- Work instruction
Where the line containing "SD1 pin CS: D4 -> D8" appears, start copying; continue through the last line below and copy nothing else.

══ Data shown

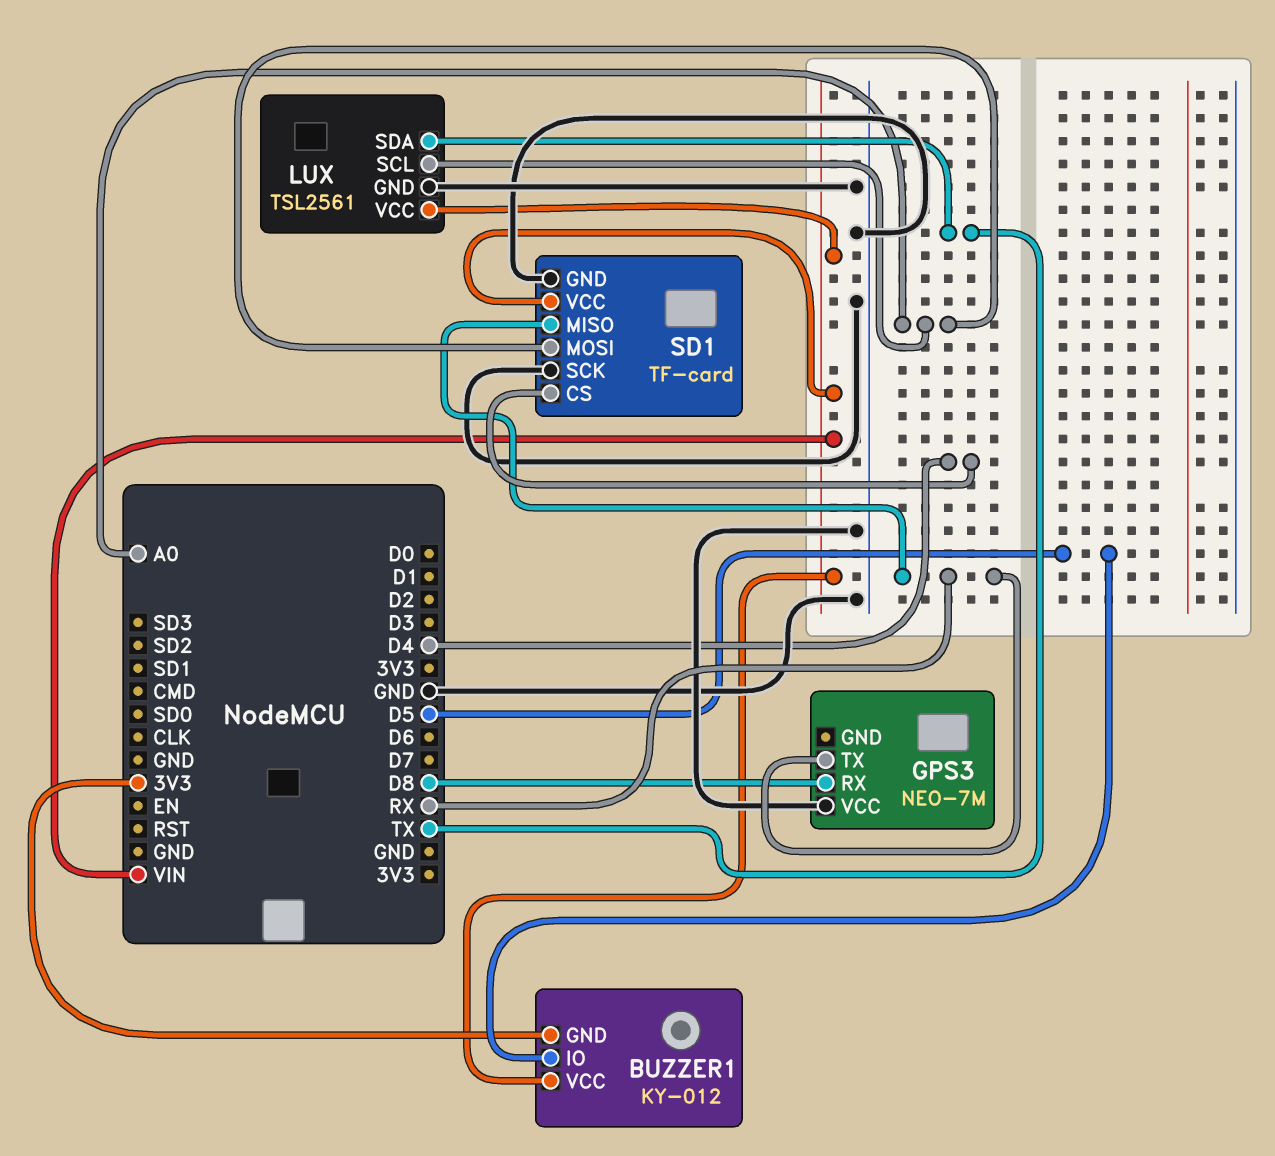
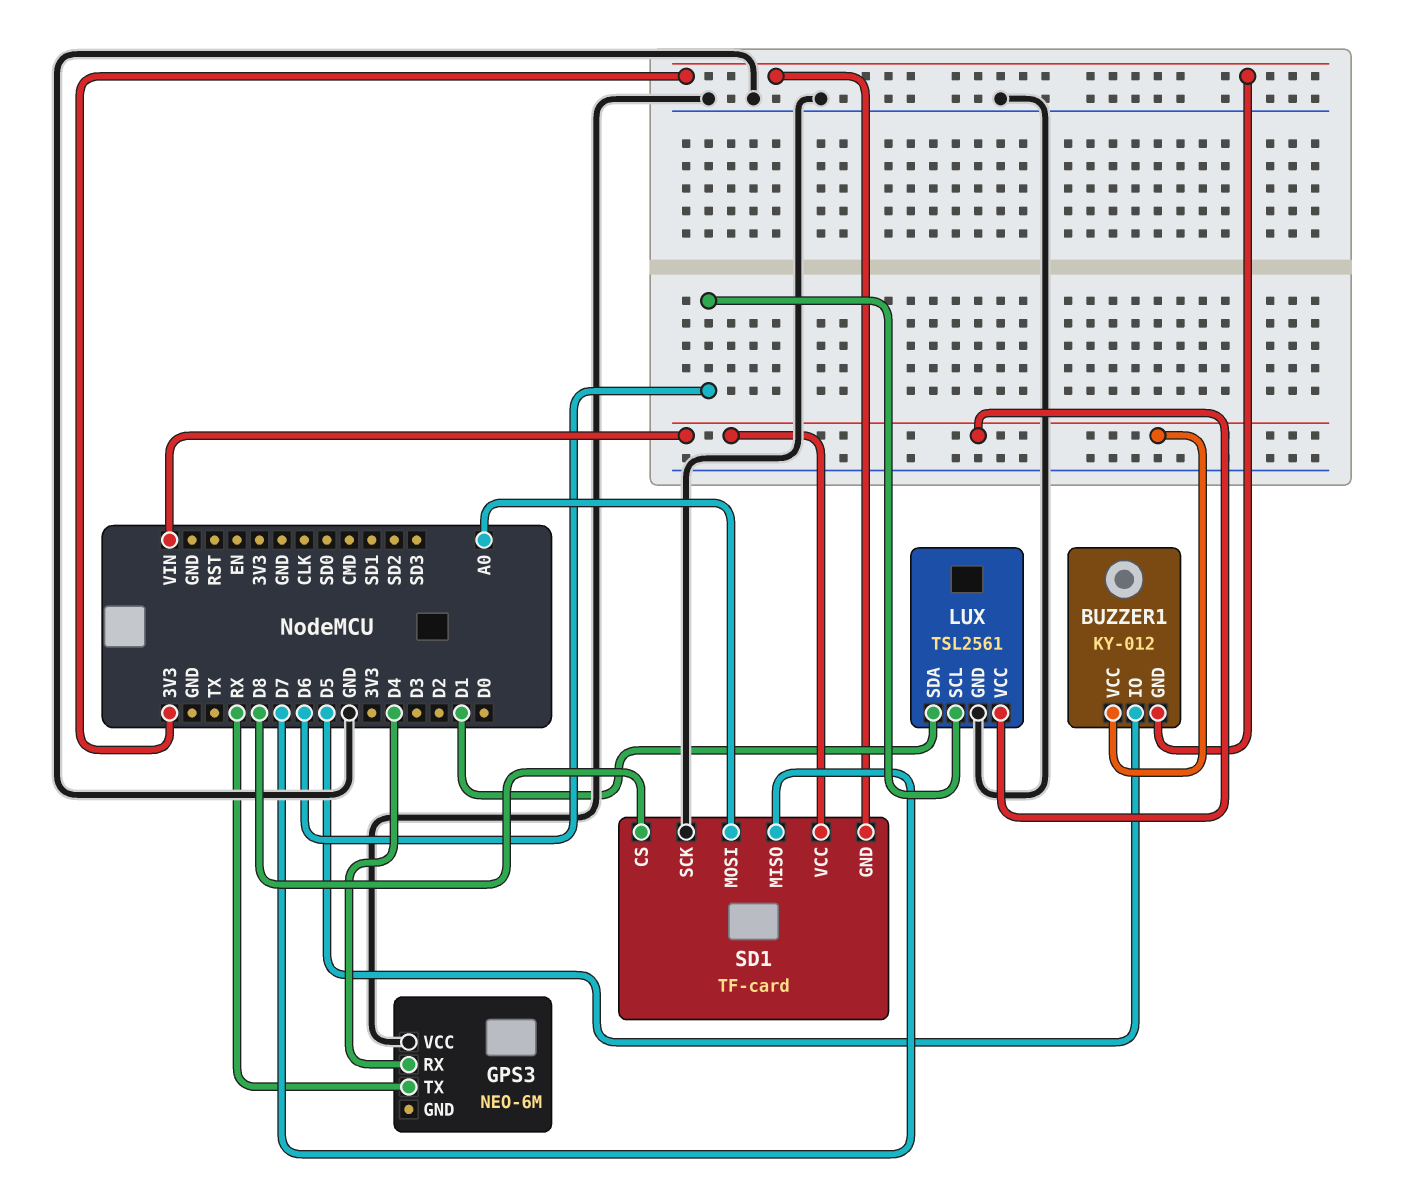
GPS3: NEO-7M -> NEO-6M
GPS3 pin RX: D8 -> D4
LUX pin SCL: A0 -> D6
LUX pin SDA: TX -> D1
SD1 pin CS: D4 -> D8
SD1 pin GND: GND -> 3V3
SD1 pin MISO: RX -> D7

════

- Response below
SD1 pin CS: D4 -> D8
SD1 pin GND: GND -> 3V3
SD1 pin MISO: RX -> D7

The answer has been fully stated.